Activity: The full set of entries below, restated word for word and stripped of images, is the expected result.

Colored geometric primitive data:
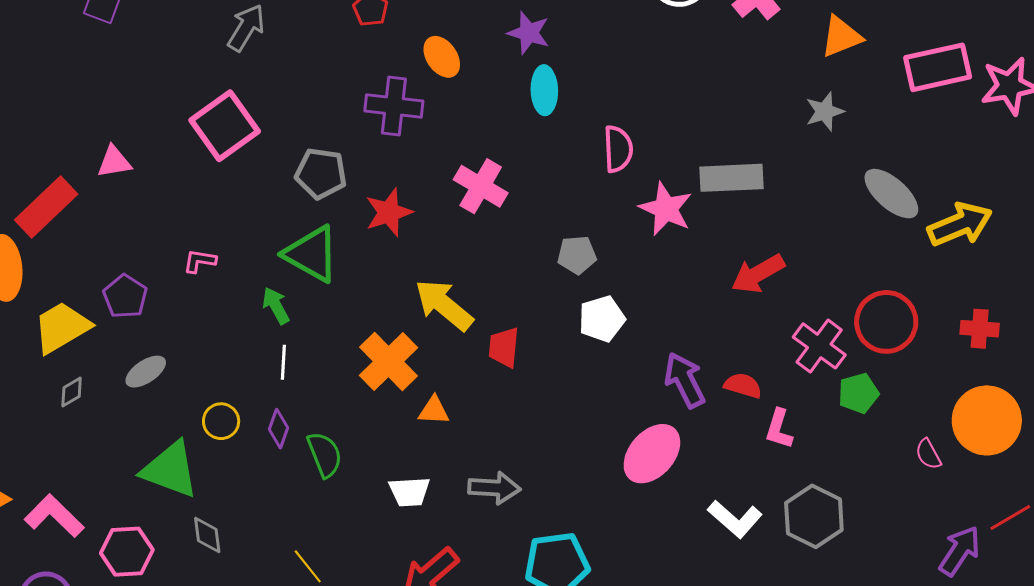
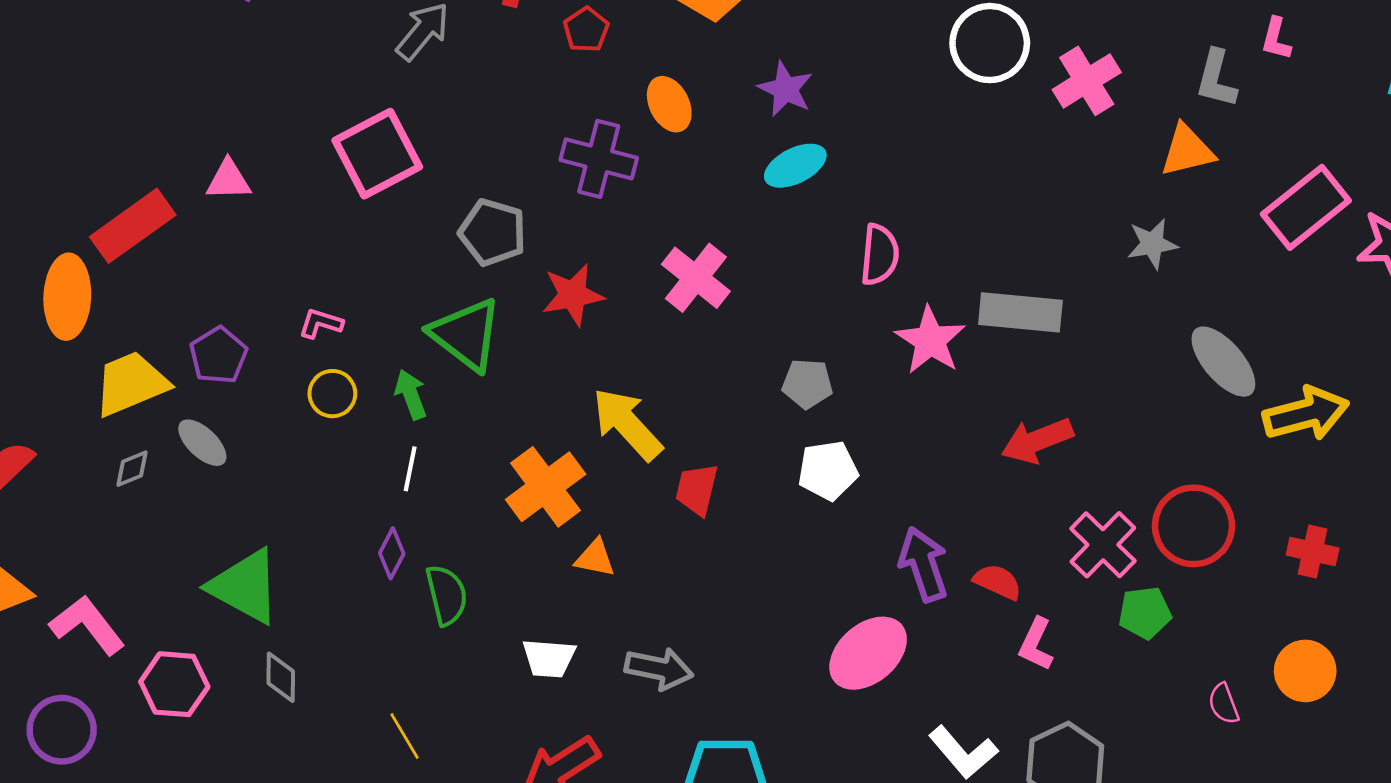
pink rectangle: (938, 67) -> (1306, 207), turned -34
cyan ellipse: (544, 90) -> (795, 166), turned 57
gray ellipse: (146, 372) -> (202, 443), moved, turned 69
orange circle: (987, 420) -> (1305, 671), size x0.7
yellow circle: (221, 421) -> (332, 394), moved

Exercise answer:
pink rectangle: (938, 67) -> (1306, 207), turned -34
cyan ellipse: (544, 90) -> (795, 166), turned 57
gray ellipse: (146, 372) -> (202, 443), moved, turned 69
orange circle: (987, 420) -> (1305, 671), size x0.7
yellow circle: (221, 421) -> (332, 394), moved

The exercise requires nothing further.